(AVAILABLE RECORDS)

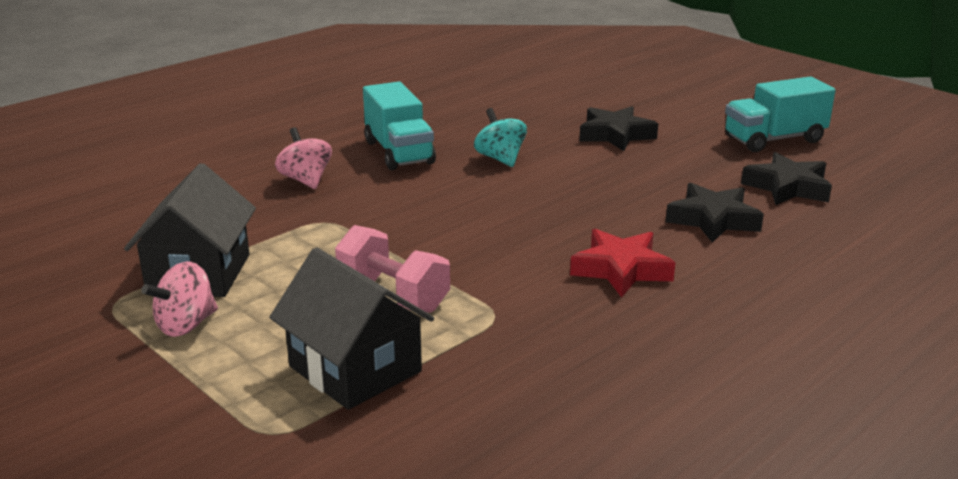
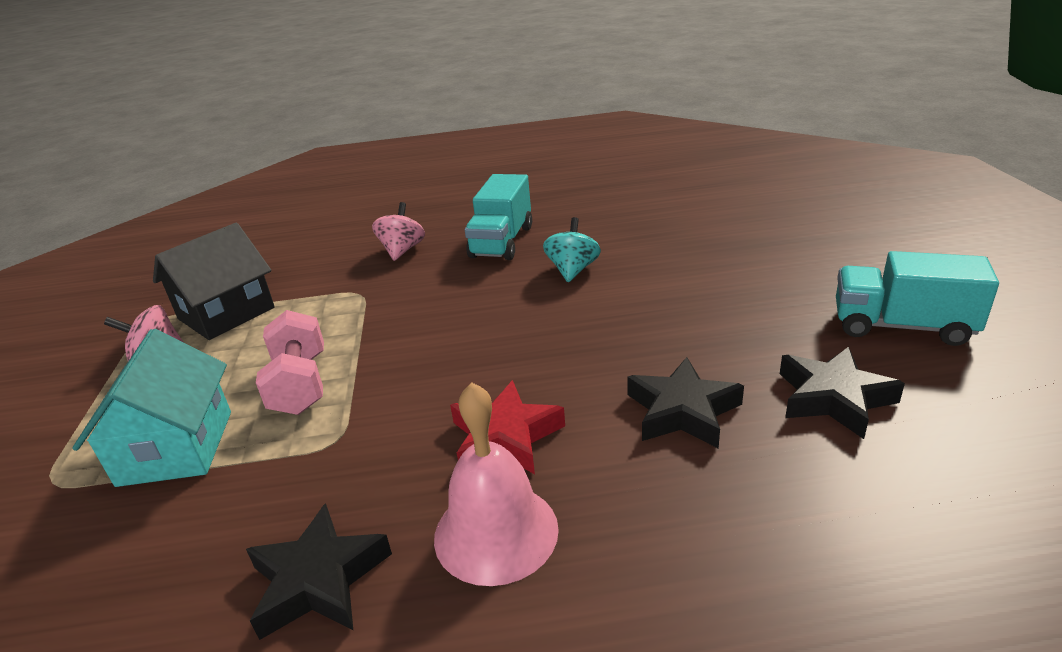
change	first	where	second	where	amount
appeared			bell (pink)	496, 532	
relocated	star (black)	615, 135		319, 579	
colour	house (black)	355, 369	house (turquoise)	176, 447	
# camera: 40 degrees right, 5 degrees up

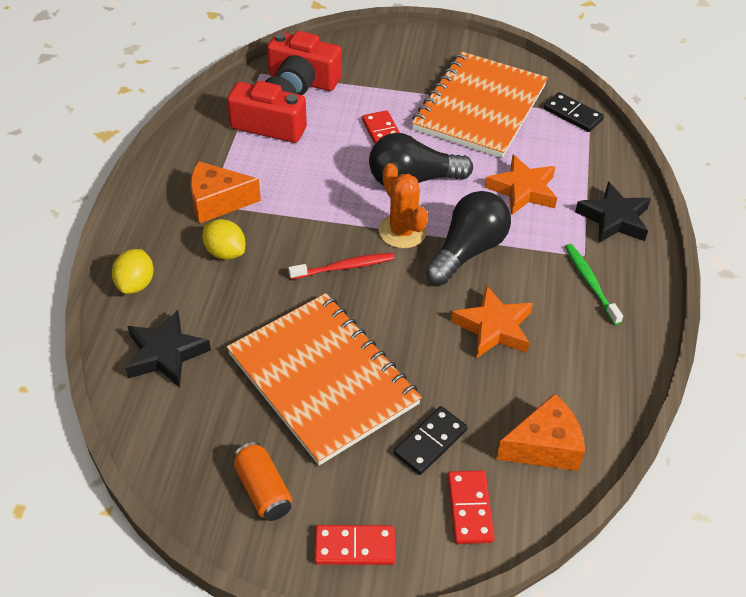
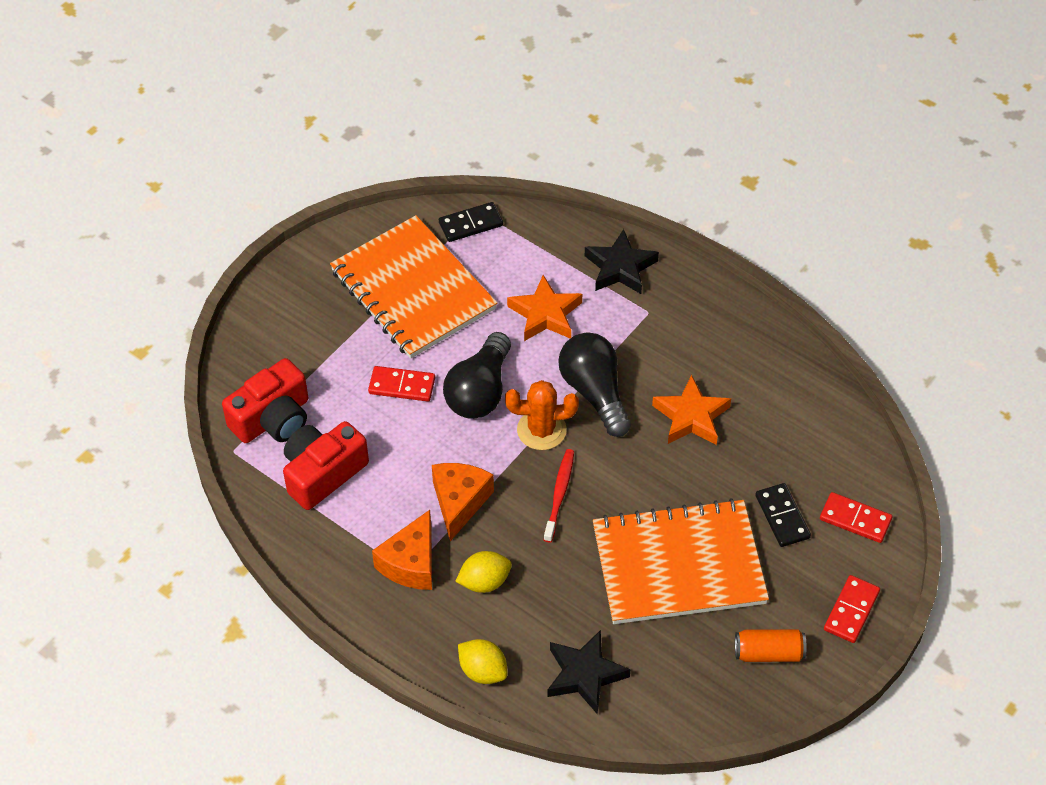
change	first	where	second	where	amount
missing	toothbrush (green)	590, 282			
relocated	cheese (orange)	544, 446		459, 502	
# camera: 60 degrees left, 5 degrees up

(End AVAILABLE RECORDS)

- _AIM OF THE TASK_: Exact copy, pictures excluded: restate every record above word for word.

- _REPLY_:
change	first	where	second	where	amount
appeared			bell (pink)	496, 532	
relocated	star (black)	615, 135		319, 579	
colour	house (black)	355, 369	house (turquoise)	176, 447	
# camera: 40 degrees right, 5 degrees up

change	first	where	second	where	amount
missing	toothbrush (green)	590, 282			
relocated	cheese (orange)	544, 446		459, 502	
# camera: 60 degrees left, 5 degrees up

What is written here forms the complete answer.